### WHAT TO PRODUCE
Run through the records and, wherever a line holds the word "auriculares", return that line.

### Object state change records
______

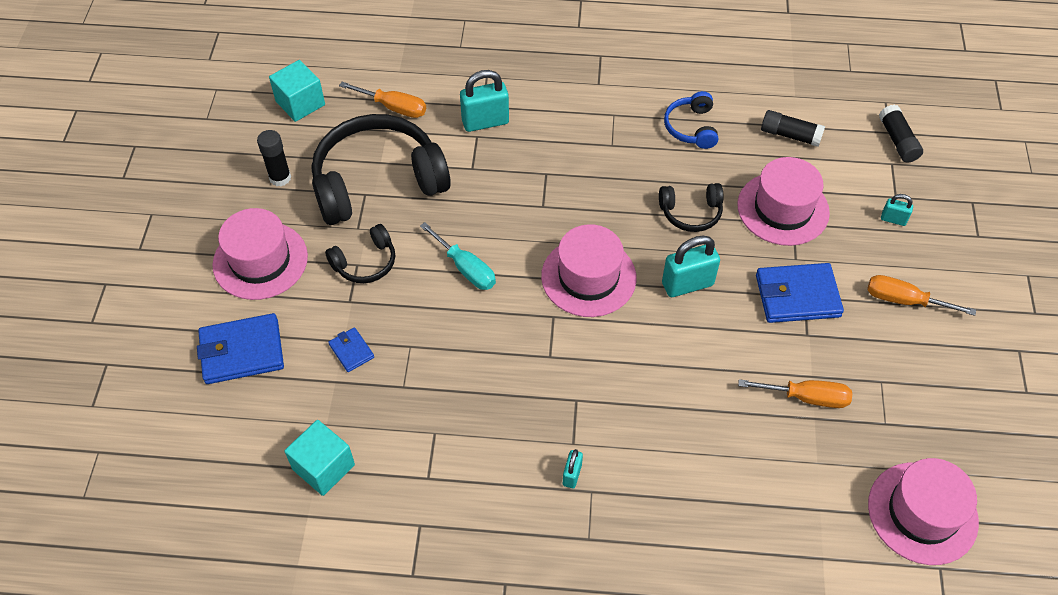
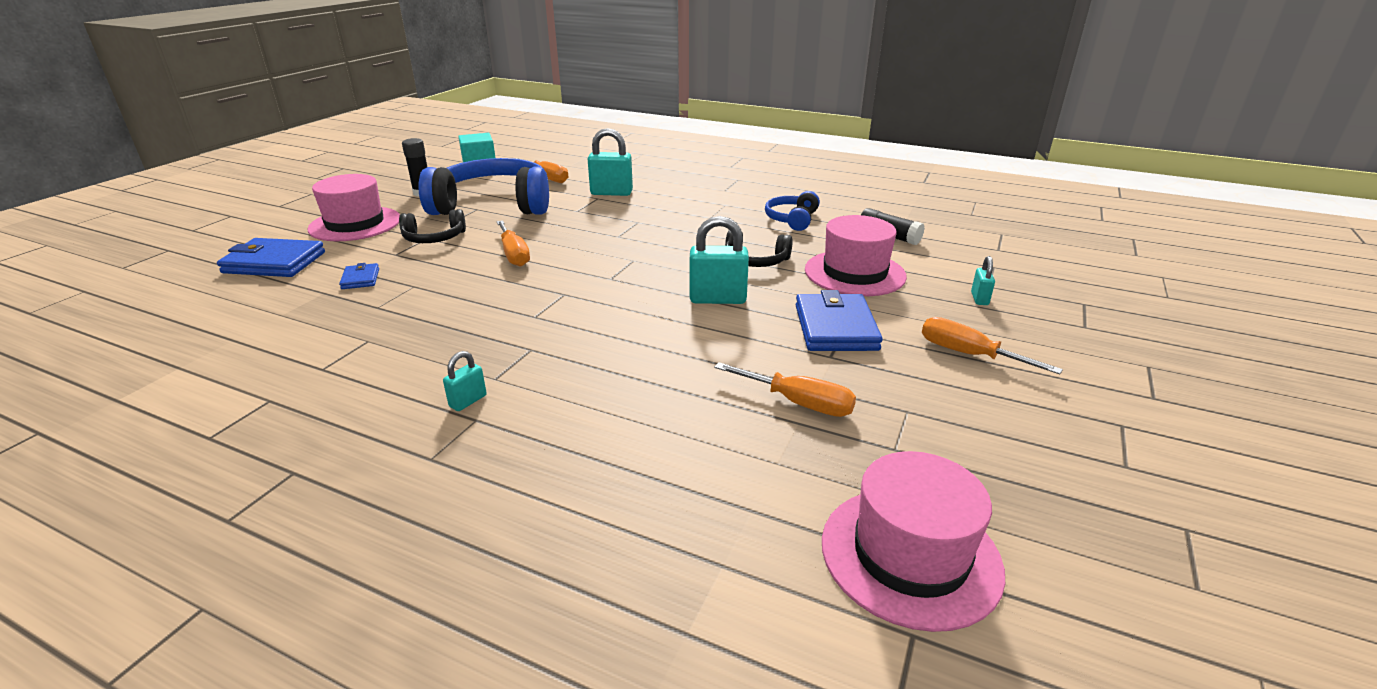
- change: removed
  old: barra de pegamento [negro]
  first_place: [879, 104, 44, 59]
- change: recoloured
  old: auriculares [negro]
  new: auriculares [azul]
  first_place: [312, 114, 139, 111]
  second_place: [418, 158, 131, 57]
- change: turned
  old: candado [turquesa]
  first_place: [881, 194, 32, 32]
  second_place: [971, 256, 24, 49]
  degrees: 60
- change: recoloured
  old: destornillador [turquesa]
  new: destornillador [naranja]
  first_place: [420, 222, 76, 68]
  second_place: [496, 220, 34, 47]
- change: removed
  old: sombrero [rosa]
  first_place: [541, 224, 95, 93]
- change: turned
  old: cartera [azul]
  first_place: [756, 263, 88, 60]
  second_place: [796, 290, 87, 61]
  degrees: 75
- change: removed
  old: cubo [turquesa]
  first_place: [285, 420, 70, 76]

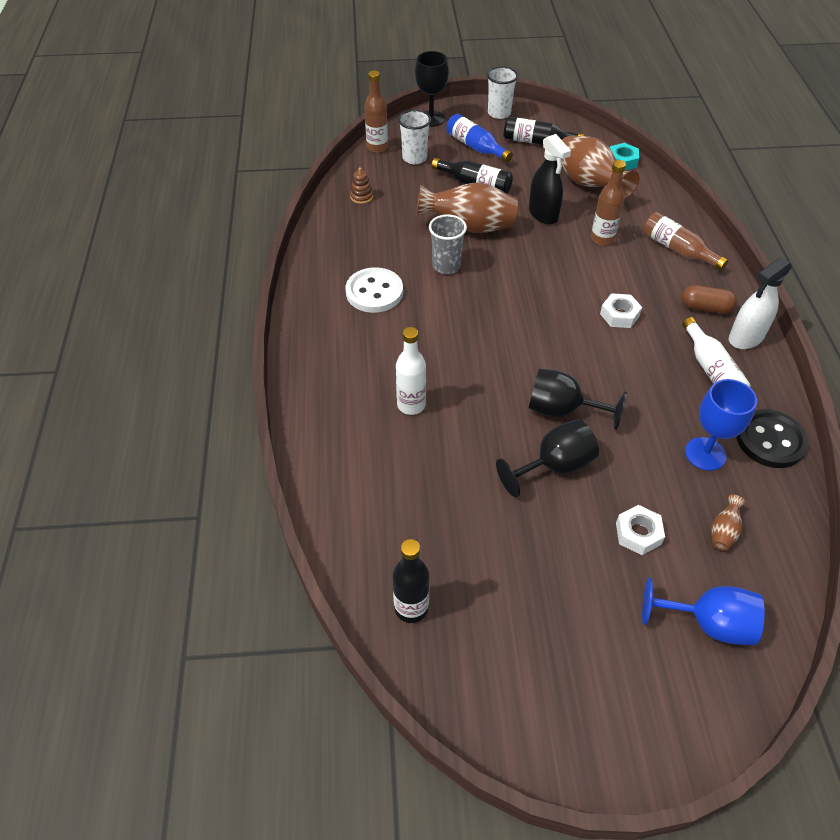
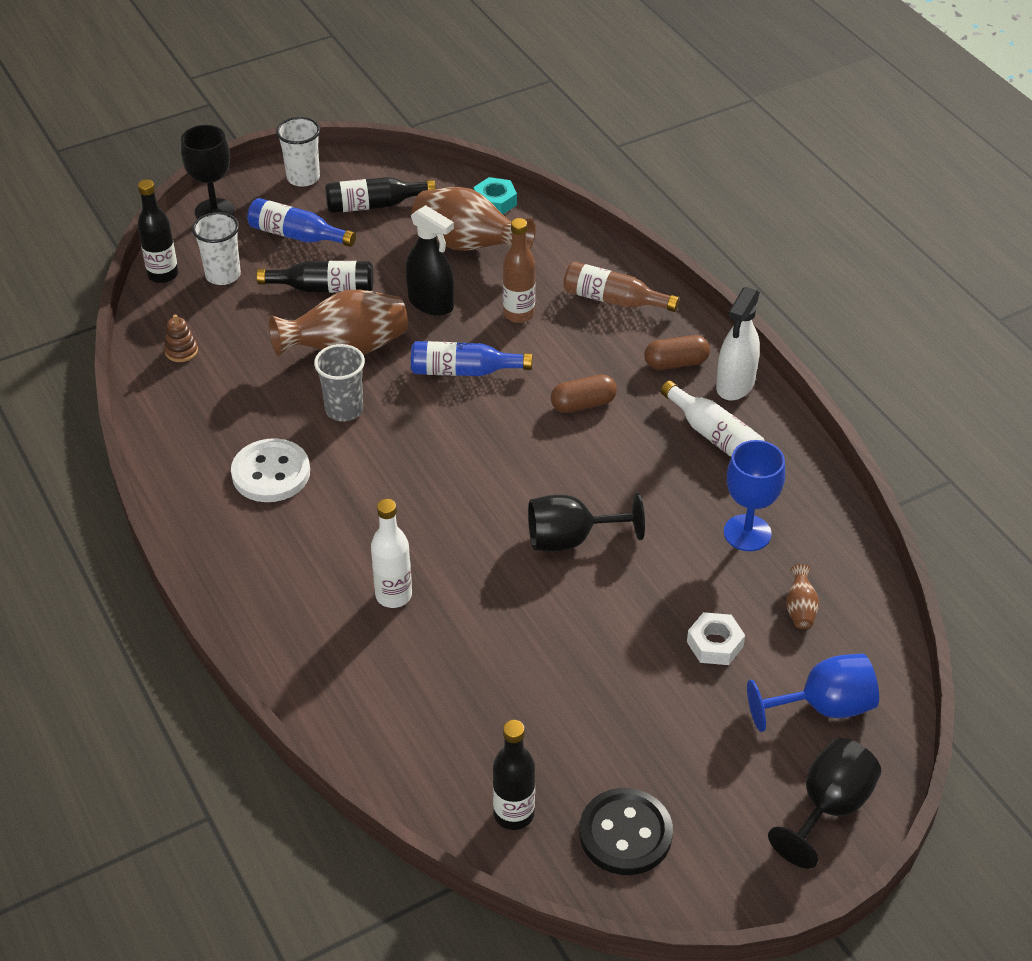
- change: recoloured
  old: botella [marrón]
  new: botella [negro]
  first_place: [364, 71, 24, 82]
  second_place: [138, 179, 40, 104]
- change: replaced
  old: tuerca [blanco]
  new: cápsula [marrón]
  first_place: [600, 293, 42, 35]
  second_place: [551, 374, 66, 39]
- change: moved
  old: botón [negro]
  first_place: [736, 409, 73, 59]
  second_place: [579, 788, 94, 87]
- change: moved
  old: copa [negro]
  first_place: [496, 419, 103, 78]
  second_place: [768, 738, 113, 131]
- change: added
  new: botella [azul]
  second_place: [411, 341, 121, 35]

______

### ANSWER SECTION
  old: auriculares [negro]
  new: auriculares [azul]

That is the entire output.